* TASK OBJECTIVE
Return each line of the data below that contains the string "kern", matching case exactly.

* DATA LISTING
-*-
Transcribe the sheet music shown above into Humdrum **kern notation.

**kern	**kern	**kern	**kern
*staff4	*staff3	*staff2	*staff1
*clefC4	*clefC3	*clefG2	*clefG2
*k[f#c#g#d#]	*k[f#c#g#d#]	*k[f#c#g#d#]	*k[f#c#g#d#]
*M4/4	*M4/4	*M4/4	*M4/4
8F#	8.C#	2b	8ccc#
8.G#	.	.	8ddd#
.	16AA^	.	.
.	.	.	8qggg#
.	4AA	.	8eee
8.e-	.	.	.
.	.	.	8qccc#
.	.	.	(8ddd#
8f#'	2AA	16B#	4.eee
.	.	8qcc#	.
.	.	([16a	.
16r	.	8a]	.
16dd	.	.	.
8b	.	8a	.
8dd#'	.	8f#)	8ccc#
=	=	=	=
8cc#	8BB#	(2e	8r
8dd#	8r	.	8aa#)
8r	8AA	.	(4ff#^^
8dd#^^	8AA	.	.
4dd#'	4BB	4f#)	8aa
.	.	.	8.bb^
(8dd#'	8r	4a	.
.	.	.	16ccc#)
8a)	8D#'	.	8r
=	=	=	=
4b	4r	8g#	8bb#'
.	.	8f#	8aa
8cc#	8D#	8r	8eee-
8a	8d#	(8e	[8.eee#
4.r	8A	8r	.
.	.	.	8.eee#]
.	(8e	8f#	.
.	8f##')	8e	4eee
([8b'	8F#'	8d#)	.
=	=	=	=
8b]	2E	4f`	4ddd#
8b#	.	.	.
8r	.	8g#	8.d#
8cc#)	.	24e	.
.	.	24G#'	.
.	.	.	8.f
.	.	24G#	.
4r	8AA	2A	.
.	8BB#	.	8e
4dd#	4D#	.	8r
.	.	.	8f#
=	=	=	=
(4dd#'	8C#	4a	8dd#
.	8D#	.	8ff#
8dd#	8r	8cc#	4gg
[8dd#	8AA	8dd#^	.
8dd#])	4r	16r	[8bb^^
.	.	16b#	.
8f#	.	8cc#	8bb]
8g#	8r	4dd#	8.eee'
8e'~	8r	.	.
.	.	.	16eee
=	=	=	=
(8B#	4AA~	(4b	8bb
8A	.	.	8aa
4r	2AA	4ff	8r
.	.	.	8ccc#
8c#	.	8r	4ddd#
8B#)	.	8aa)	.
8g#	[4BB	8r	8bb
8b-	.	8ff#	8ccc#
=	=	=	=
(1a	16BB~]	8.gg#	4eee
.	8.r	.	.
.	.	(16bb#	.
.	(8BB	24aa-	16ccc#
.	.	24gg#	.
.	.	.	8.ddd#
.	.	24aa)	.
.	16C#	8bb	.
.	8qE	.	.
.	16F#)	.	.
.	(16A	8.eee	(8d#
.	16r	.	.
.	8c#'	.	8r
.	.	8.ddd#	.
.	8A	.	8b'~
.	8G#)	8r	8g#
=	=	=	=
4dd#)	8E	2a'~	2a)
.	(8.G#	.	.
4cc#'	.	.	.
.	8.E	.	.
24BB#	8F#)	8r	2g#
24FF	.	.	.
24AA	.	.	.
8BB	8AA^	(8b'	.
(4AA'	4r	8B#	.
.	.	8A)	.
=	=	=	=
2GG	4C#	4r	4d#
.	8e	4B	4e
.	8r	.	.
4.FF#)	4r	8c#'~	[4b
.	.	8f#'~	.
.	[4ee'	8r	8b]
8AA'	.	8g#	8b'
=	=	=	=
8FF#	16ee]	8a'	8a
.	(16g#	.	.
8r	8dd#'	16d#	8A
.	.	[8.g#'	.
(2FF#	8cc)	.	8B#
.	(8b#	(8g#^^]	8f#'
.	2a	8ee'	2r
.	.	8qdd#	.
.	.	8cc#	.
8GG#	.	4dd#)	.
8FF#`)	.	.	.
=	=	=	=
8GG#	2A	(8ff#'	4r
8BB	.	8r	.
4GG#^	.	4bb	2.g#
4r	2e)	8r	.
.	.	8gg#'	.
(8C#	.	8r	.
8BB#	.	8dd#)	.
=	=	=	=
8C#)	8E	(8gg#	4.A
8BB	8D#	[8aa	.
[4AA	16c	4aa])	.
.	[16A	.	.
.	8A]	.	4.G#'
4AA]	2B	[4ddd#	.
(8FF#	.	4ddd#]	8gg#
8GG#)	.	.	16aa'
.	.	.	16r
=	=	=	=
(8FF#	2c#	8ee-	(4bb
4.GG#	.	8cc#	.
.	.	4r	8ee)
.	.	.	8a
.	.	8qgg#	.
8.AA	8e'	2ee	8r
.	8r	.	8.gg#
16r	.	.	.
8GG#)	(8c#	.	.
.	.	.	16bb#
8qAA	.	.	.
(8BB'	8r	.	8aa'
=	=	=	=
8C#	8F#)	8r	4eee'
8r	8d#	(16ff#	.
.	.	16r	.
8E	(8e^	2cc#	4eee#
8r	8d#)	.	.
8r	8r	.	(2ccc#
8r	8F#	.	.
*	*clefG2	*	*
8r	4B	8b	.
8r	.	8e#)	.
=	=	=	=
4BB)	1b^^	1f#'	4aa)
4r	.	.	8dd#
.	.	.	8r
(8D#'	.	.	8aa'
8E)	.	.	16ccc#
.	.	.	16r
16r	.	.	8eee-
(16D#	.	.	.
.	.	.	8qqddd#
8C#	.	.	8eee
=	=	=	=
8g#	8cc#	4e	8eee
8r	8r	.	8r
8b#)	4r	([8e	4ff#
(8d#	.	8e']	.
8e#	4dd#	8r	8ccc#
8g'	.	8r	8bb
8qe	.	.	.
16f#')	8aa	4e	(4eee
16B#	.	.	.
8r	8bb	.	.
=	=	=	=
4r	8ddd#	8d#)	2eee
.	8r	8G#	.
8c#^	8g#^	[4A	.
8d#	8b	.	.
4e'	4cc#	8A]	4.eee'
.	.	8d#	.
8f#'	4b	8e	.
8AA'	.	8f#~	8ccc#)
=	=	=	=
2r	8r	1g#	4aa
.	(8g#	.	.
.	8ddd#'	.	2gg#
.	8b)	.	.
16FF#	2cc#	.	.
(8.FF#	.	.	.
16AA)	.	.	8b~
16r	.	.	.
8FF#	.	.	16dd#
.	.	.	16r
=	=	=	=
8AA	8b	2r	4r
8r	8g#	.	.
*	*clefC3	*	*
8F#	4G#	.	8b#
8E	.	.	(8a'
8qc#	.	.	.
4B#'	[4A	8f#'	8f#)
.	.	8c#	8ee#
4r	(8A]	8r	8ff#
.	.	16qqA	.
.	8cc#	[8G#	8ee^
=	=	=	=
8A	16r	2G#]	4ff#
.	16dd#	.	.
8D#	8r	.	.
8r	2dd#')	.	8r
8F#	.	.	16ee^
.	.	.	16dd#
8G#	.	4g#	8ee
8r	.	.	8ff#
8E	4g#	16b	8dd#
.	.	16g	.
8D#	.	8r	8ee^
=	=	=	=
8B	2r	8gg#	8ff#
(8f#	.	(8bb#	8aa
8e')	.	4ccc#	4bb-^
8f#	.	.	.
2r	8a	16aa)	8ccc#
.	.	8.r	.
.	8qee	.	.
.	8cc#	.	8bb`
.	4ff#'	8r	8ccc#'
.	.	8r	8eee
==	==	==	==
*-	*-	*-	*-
-*-
* RESULT FOR THIS EXERCISE
Transcribe the sheet music shown above into Humdrum **kern notation.
**kern	**kern	**kern	**kern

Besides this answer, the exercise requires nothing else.